DIRECTIONS FOR THIS TASK:
Without including any pictures, copy each entry below exactly.
** RECORDS SHOWN follows **
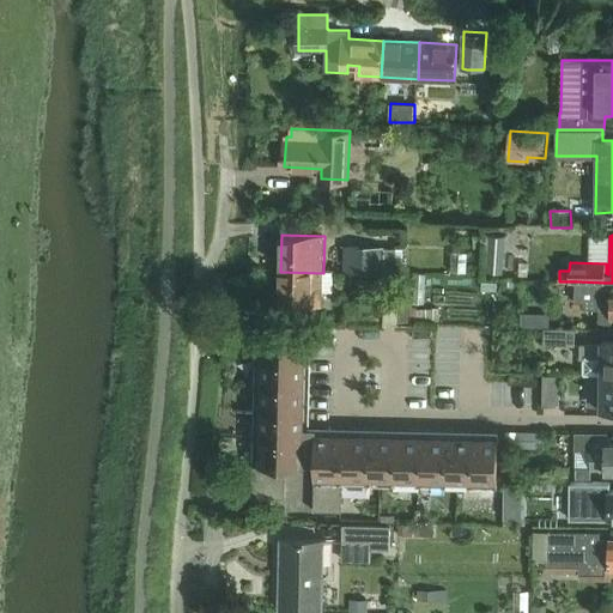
[(490,236),(487,272),(504,273),(507,236),(490,236)]
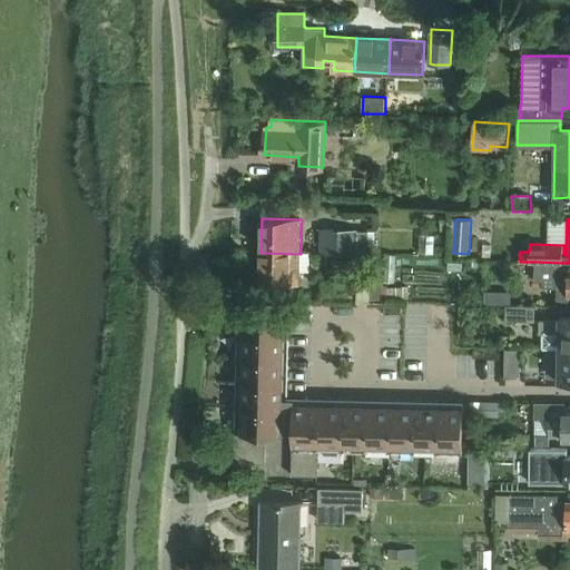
[(375,254),(375,231),(359,231),(359,229),(321,228),(321,252),(357,253),(375,254)]
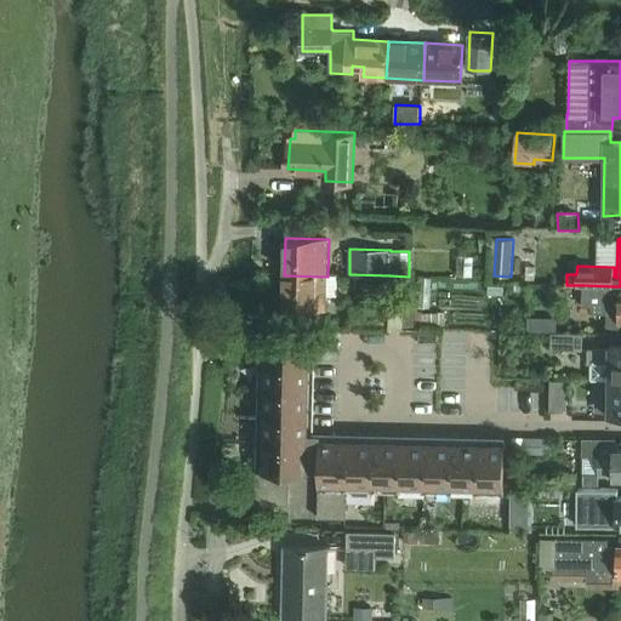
[(328,277),(284,275),(283,311),(328,311),(328,295),(337,296),(339,275),(328,274),(328,277)]
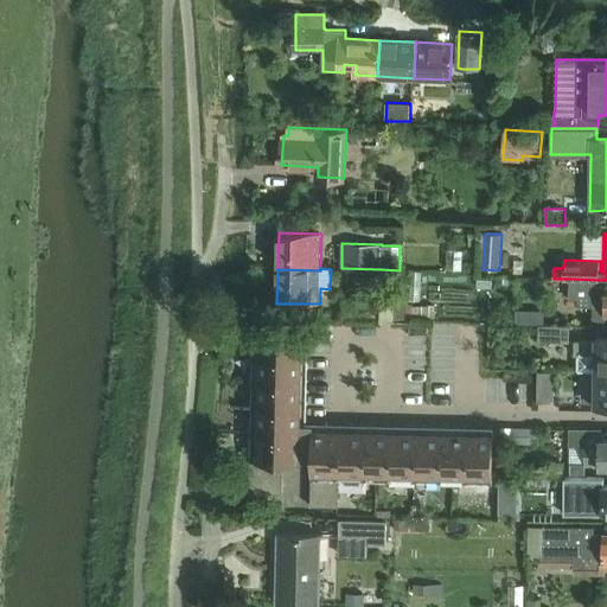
[(606,285),(598,286),(598,280),(570,279),(570,300),(580,300),(580,306),(595,307),(595,320),(606,320),(606,314),(606,285)]
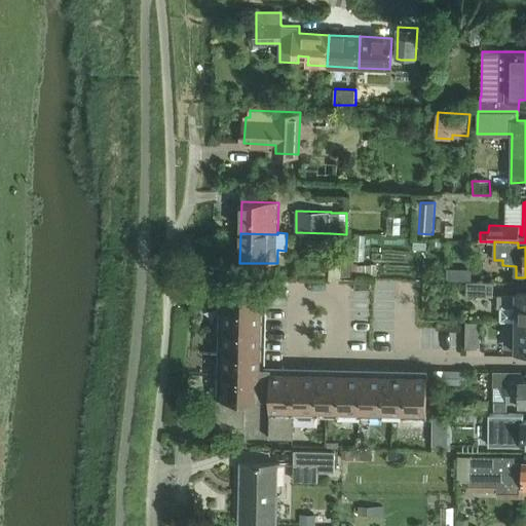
[(330,278),(351,278),(351,275),(375,275),(375,272),(376,264),(372,264),(358,264),(358,263),(351,262),(331,262),(330,278)]
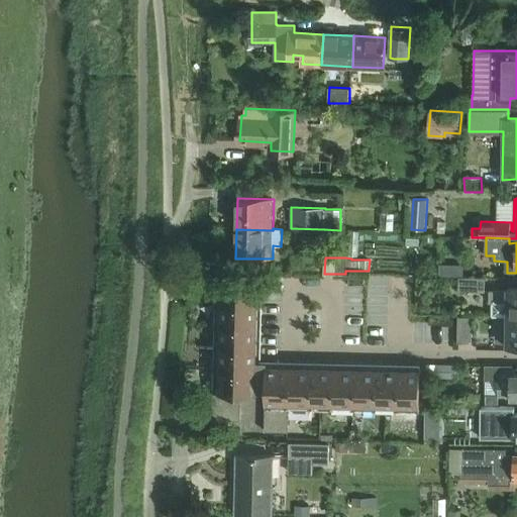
[(464,276),(464,265),(440,264),(439,276),(464,276)]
** End of RECORDS SHOWN **
EXERCISE ANSWER:
[(490,236),(487,272),(504,273),(507,236),(490,236)]
[(375,254),(375,231),(359,231),(359,229),(321,228),(321,252),(357,253),(375,254)]
[(328,277),(284,275),(283,311),(328,311),(328,295),(337,296),(339,275),(328,274),(328,277)]
[(606,285),(598,286),(598,280),(570,279),(570,300),(580,300),(580,306),(595,307),(595,320),(606,320),(606,314),(606,285)]
[(330,278),(351,278),(351,275),(375,275),(375,272),(376,264),(372,264),(358,264),(358,263),(351,262),(331,262),(330,278)]
[(464,276),(464,265),(440,264),(439,276),(464,276)]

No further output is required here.